- _Exercise prompt_:
Please write out exactly the lines of the data below from the line holding "camera: 25 degrees right, 10 degrees up" through the line holding "move: pure white", and leave out the rest.

- _Extracted material_:
========================================

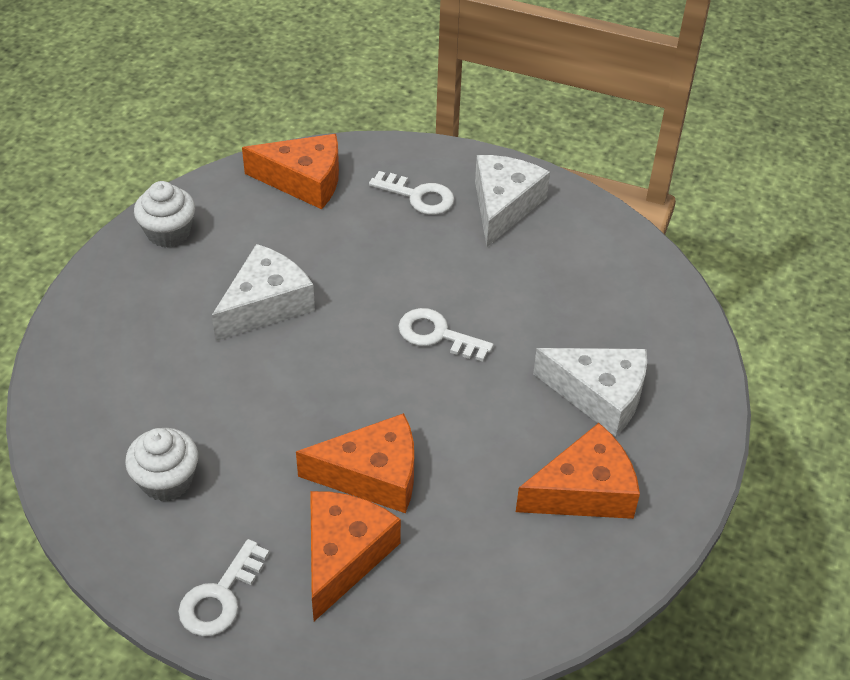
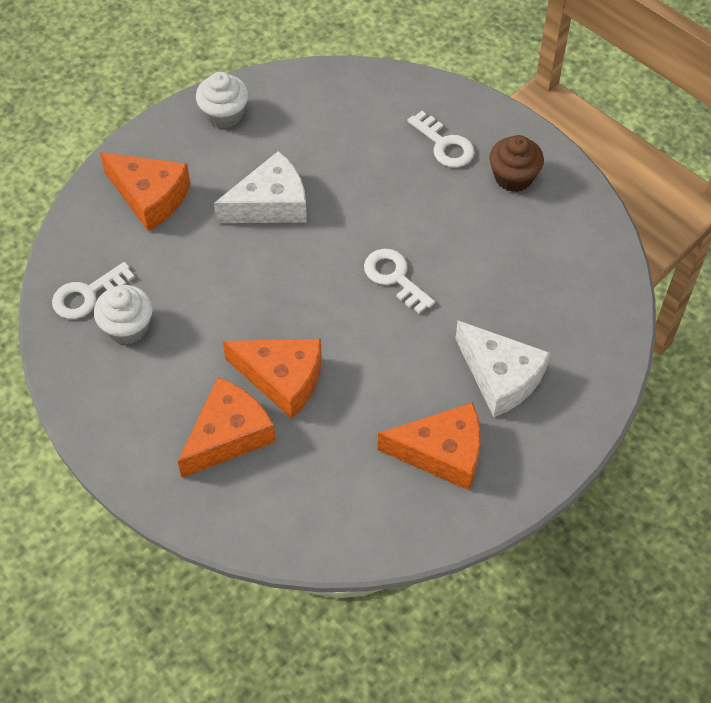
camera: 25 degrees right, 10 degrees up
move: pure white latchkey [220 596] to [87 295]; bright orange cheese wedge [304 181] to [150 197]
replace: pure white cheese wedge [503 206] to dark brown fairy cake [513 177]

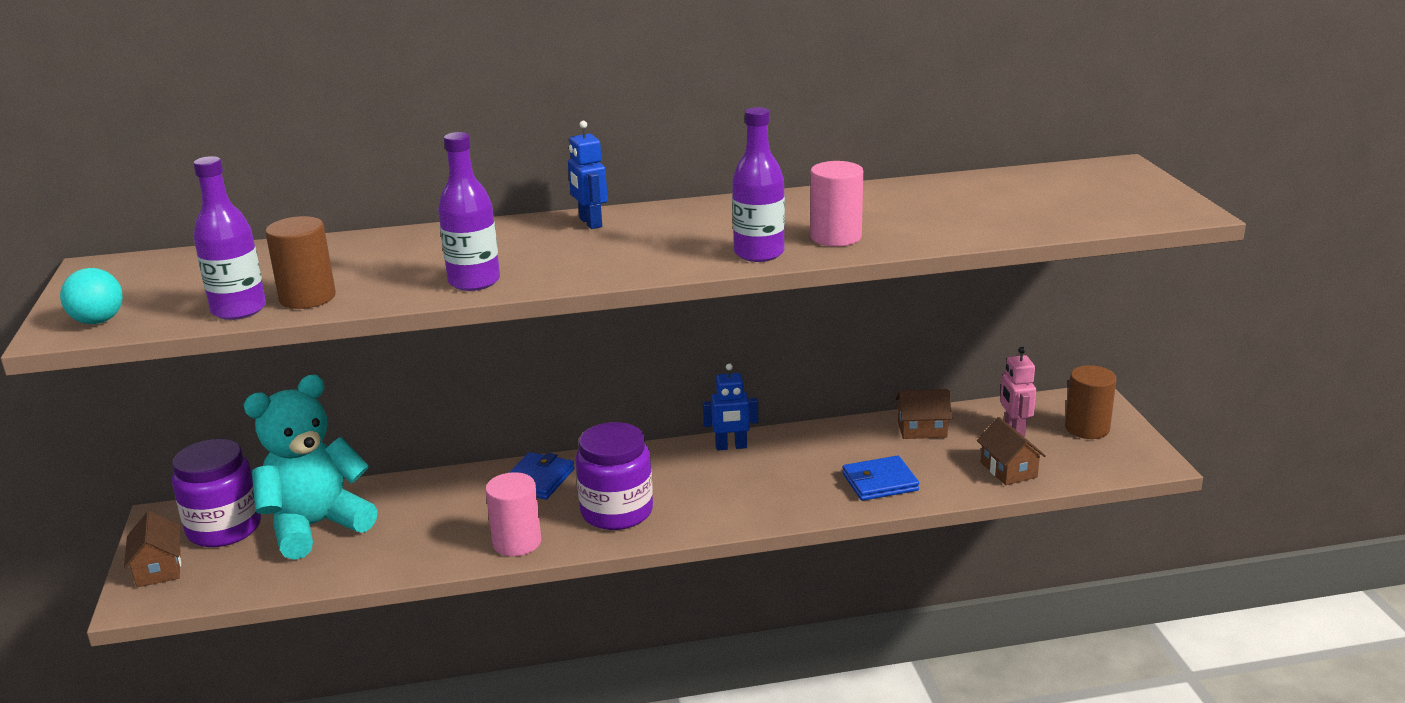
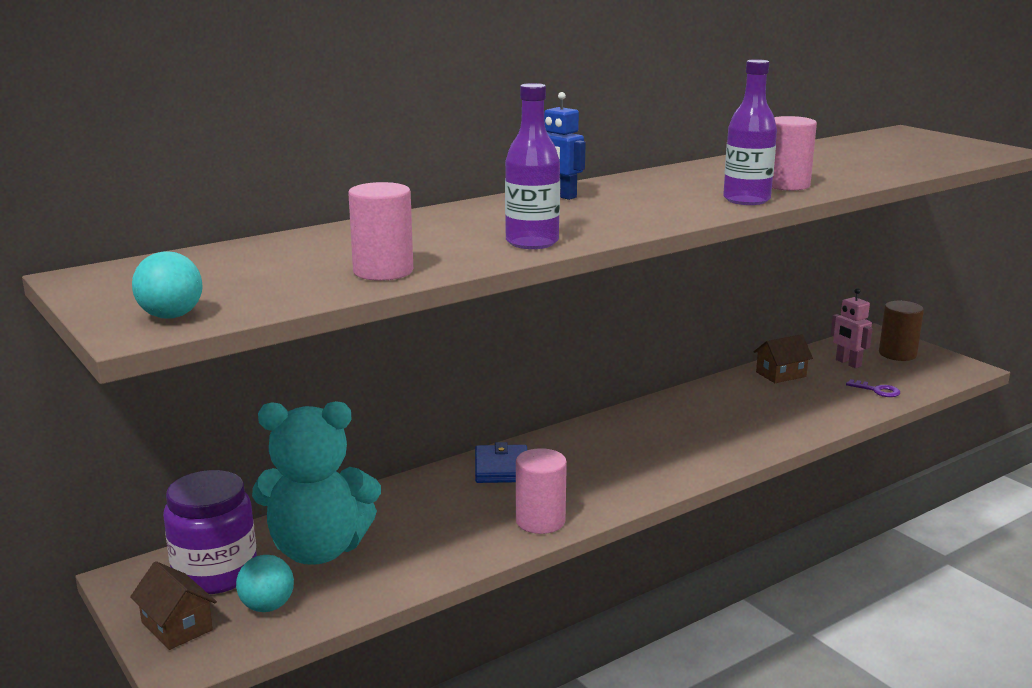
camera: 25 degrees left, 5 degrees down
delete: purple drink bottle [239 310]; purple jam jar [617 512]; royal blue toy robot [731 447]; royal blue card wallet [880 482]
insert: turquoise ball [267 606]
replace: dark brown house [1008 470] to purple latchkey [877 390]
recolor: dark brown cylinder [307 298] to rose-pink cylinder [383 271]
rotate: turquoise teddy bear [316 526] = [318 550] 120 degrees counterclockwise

========================================

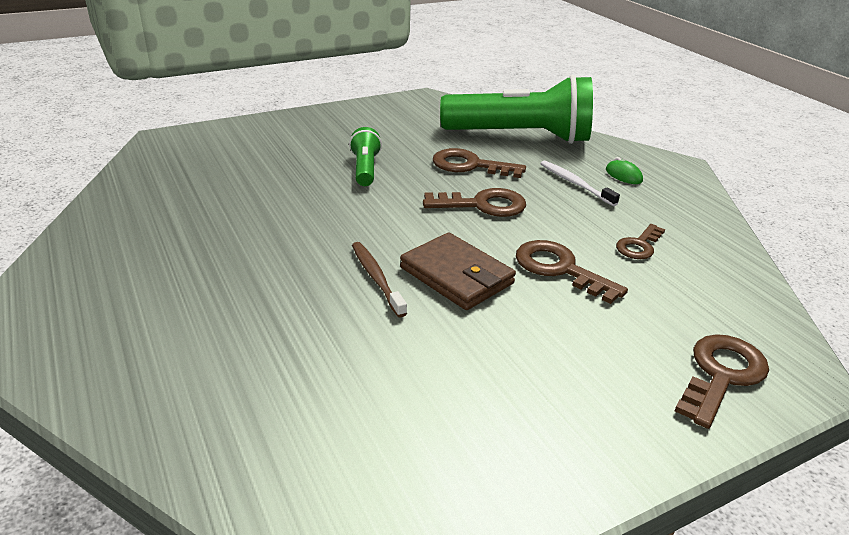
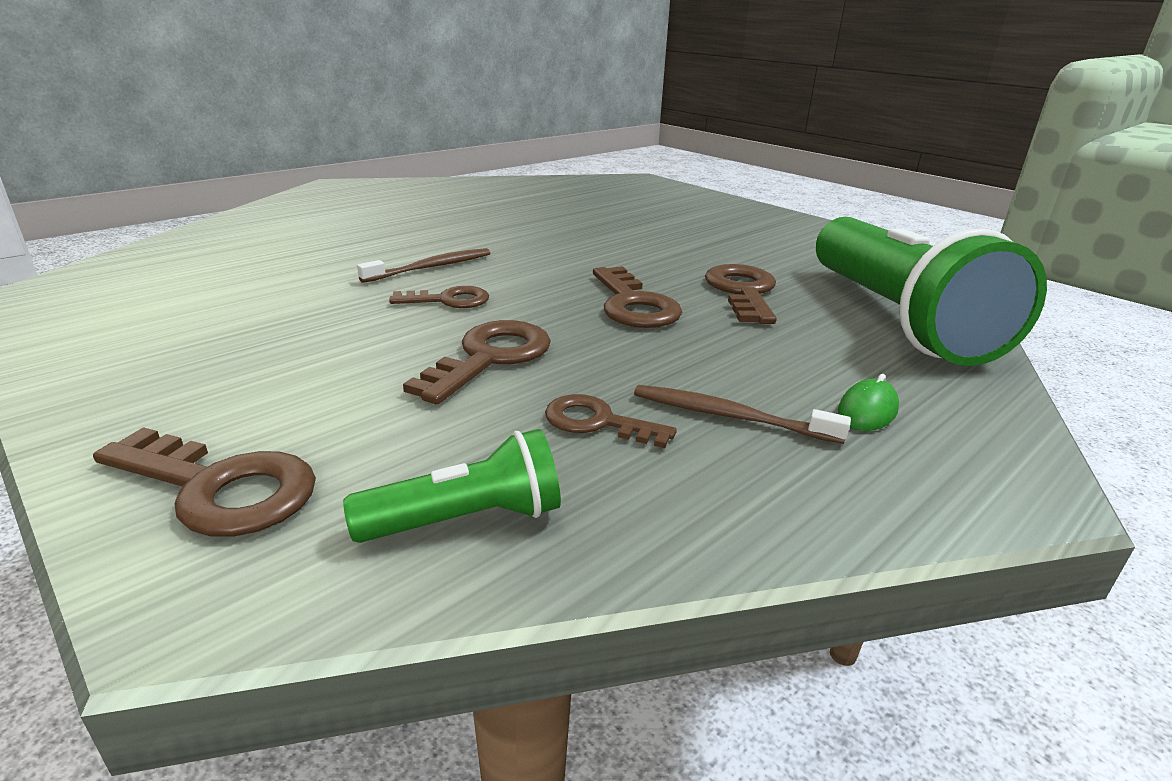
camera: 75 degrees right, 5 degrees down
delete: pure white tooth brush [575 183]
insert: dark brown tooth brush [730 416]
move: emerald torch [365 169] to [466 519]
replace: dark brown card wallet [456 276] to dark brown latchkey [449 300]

========================================

- _Reply to the task_:
camera: 25 degrees right, 10 degrees up
move: pure white latchkey [220 596] to [87 295]; bright orange cheese wedge [304 181] to [150 197]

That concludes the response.